WHAT NEEDS TO BE DONE: Would you restate the full listing word for word and omit its pictures?
....................
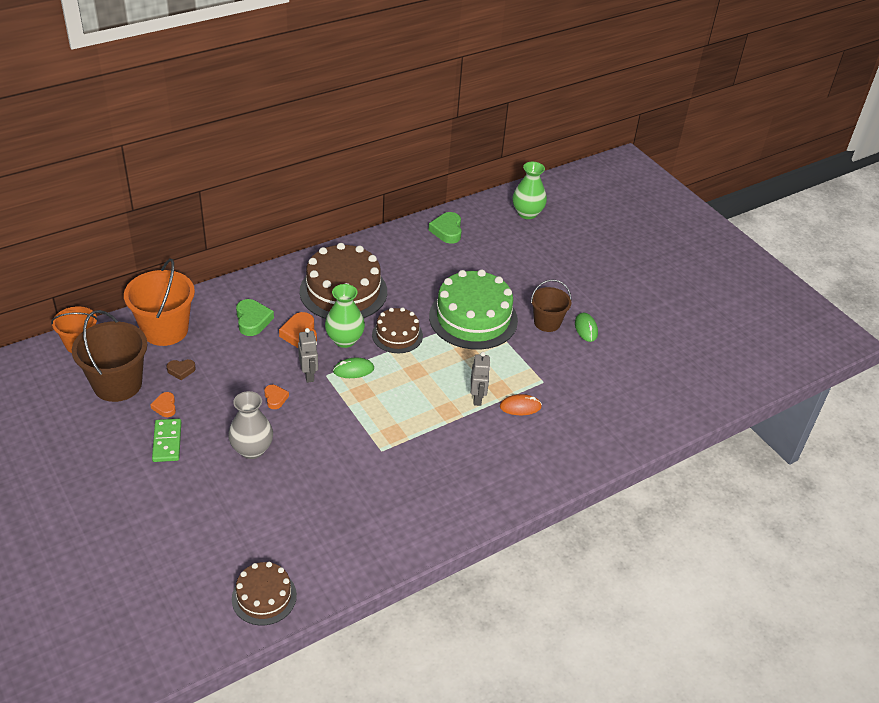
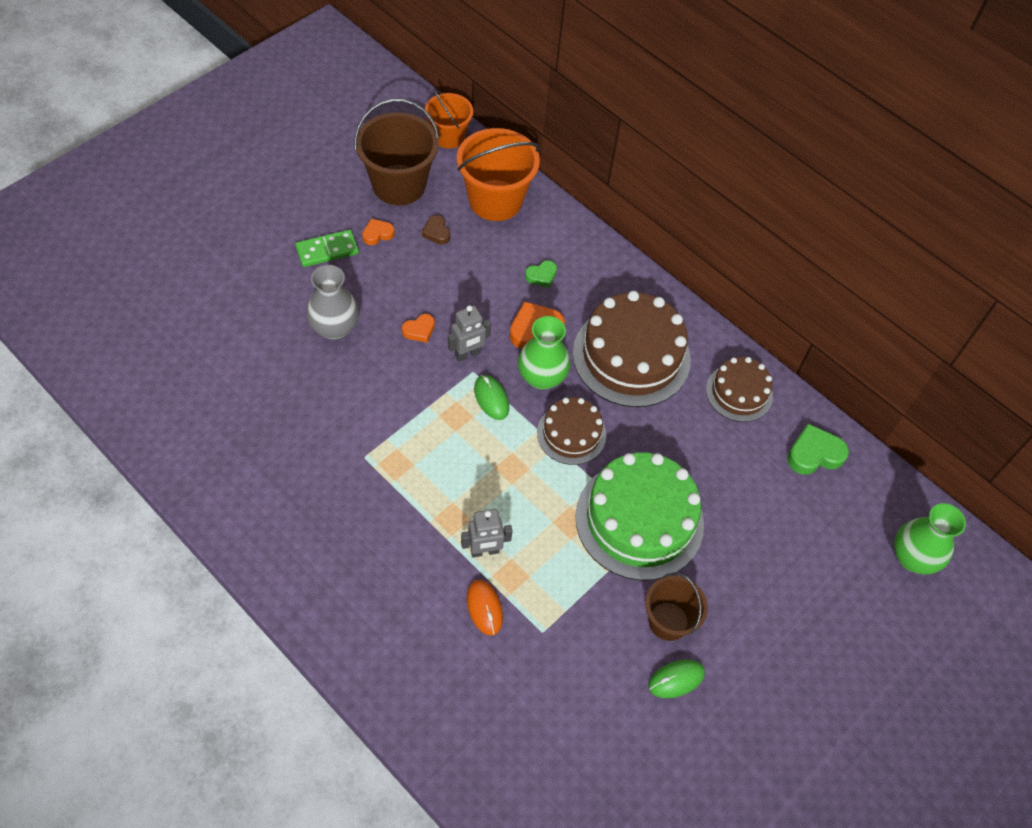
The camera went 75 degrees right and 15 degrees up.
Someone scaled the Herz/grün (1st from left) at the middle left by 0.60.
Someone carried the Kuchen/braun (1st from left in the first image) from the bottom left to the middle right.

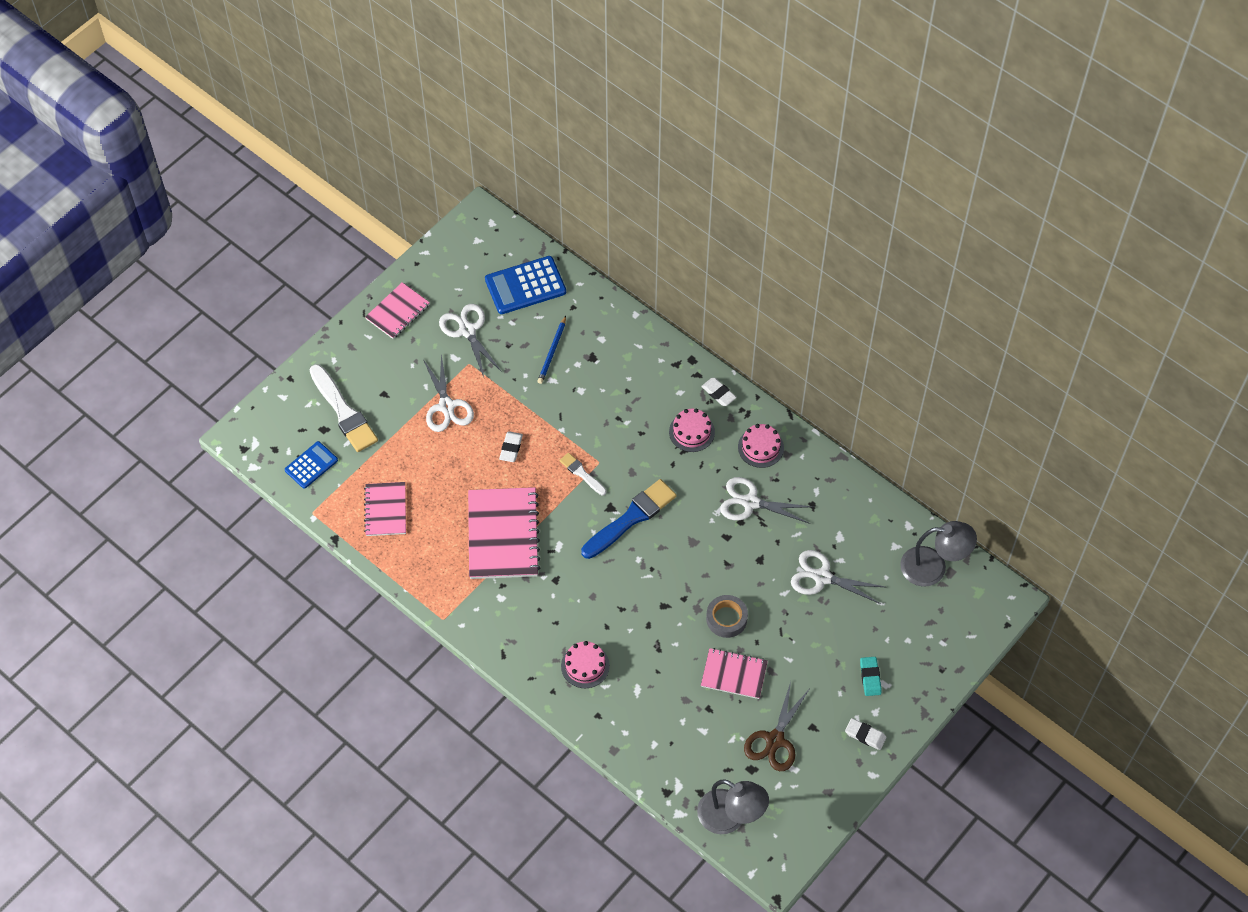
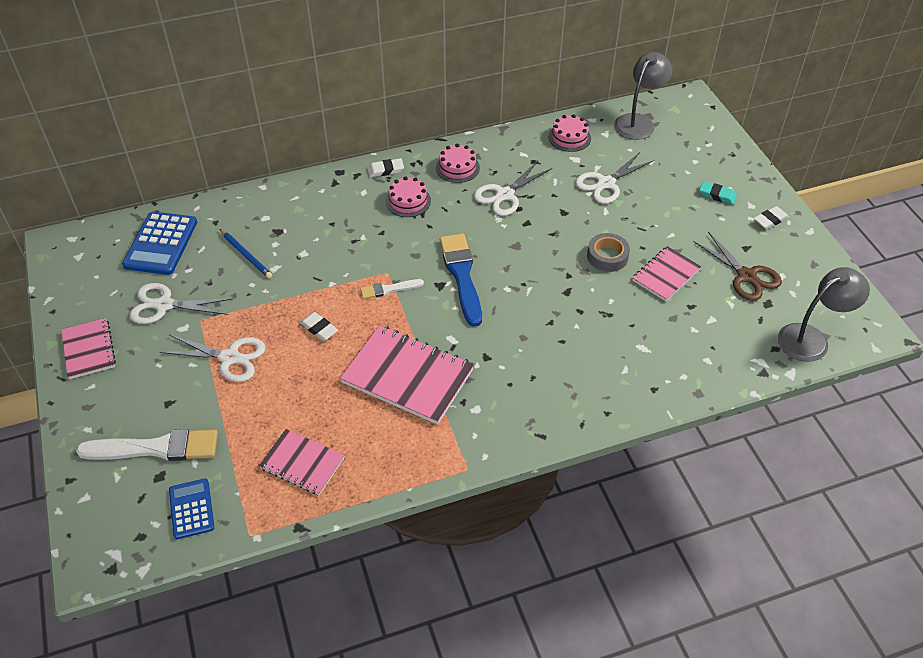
The camera went 60 degrees left and 10 degrees down.
Someone carried the Kuchen/rosa (1st from left in the first image) from the bottom centre to the top centre.

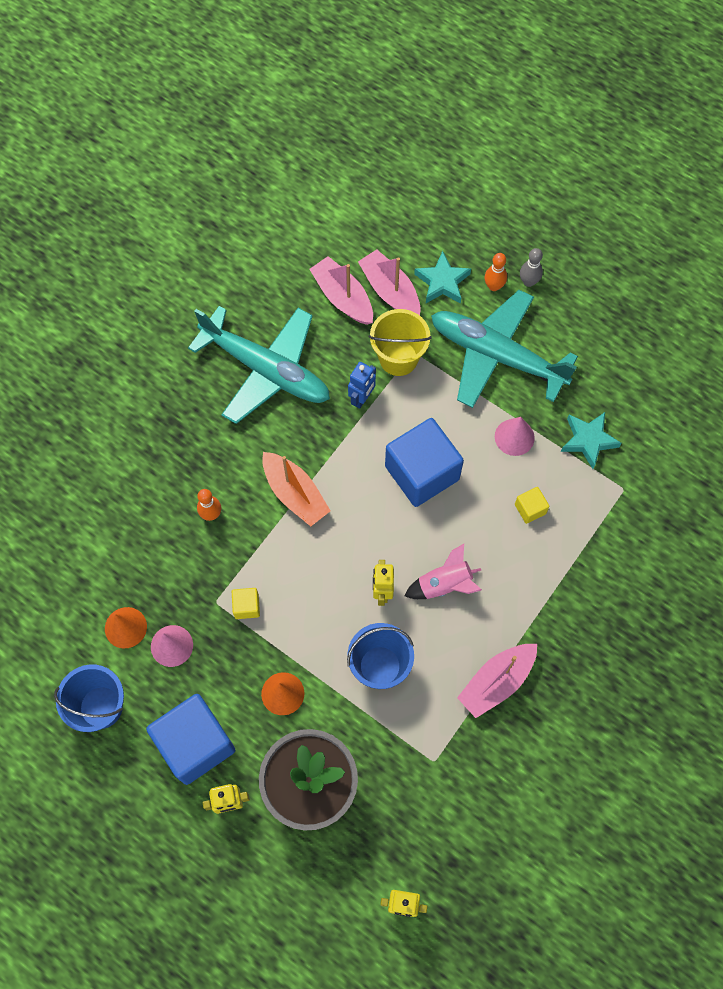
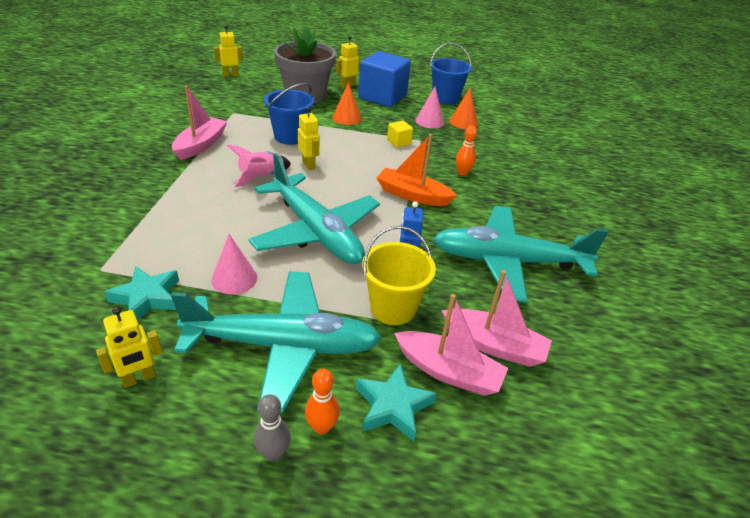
The camera went 150 degrees right and 30 degrees down.
Someone swapped the Kubus/blau (2nd from left) at the centre for the Flugzeug/türkis (2nd from left) at the centre.
Someone took away the Kubus/gelb (2nd from left) at the middle right.
Someone put down the Roboter/gelb (1st from left) at the bottom left.

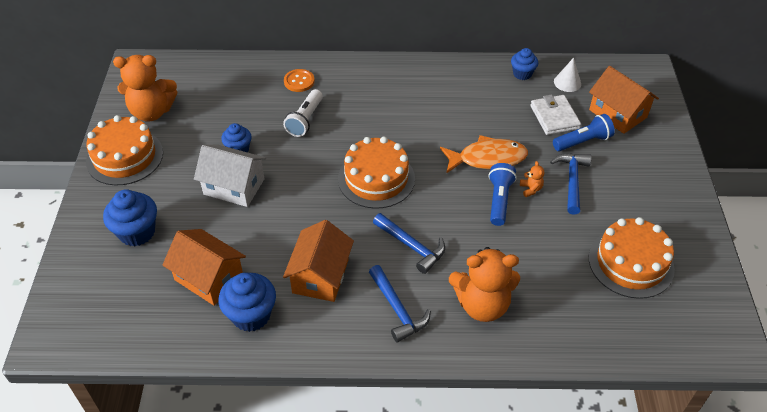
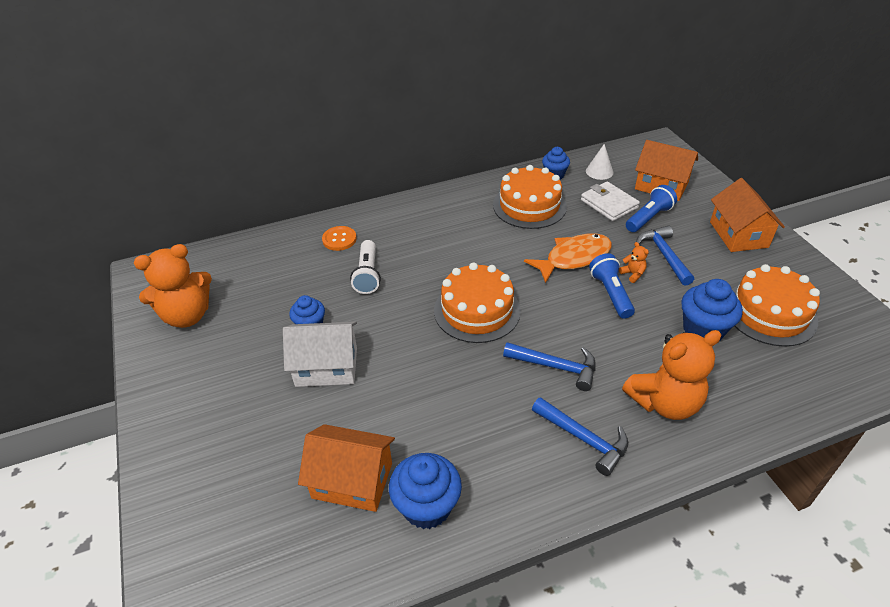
The camera went 20 degrees left and 5 degrees down.
Someone carried the Kuchen/orange (1st from left in the first image) from the middle left to the top centre.
Someone carried the Muffin/blau (1st from left in the first image) from the middle left to the middle right.
Someone carried the Haus/orange (2nd from left in the first image) from the centre to the middle right.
....................
ANSWER BOX:
The camera went 75 degrees right and 15 degrees up.
Someone scaled the Herz/grün (1st from left) at the middle left by 0.60.
Someone carried the Kuchen/braun (1st from left in the first image) from the bottom left to the middle right.

The camera went 60 degrees left and 10 degrees down.
Someone carried the Kuchen/rosa (1st from left in the first image) from the bottom centre to the top centre.

The camera went 150 degrees right and 30 degrees down.
Someone swapped the Kubus/blau (2nd from left) at the centre for the Flugzeug/türkis (2nd from left) at the centre.
Someone took away the Kubus/gelb (2nd from left) at the middle right.
Someone put down the Roboter/gelb (1st from left) at the bottom left.

The camera went 20 degrees left and 5 degrees down.
Someone carried the Kuchen/orange (1st from left in the first image) from the middle left to the top centre.
Someone carried the Muffin/blau (1st from left in the first image) from the middle left to the middle right.
Someone carried the Haus/orange (2nd from left in the first image) from the centre to the middle right.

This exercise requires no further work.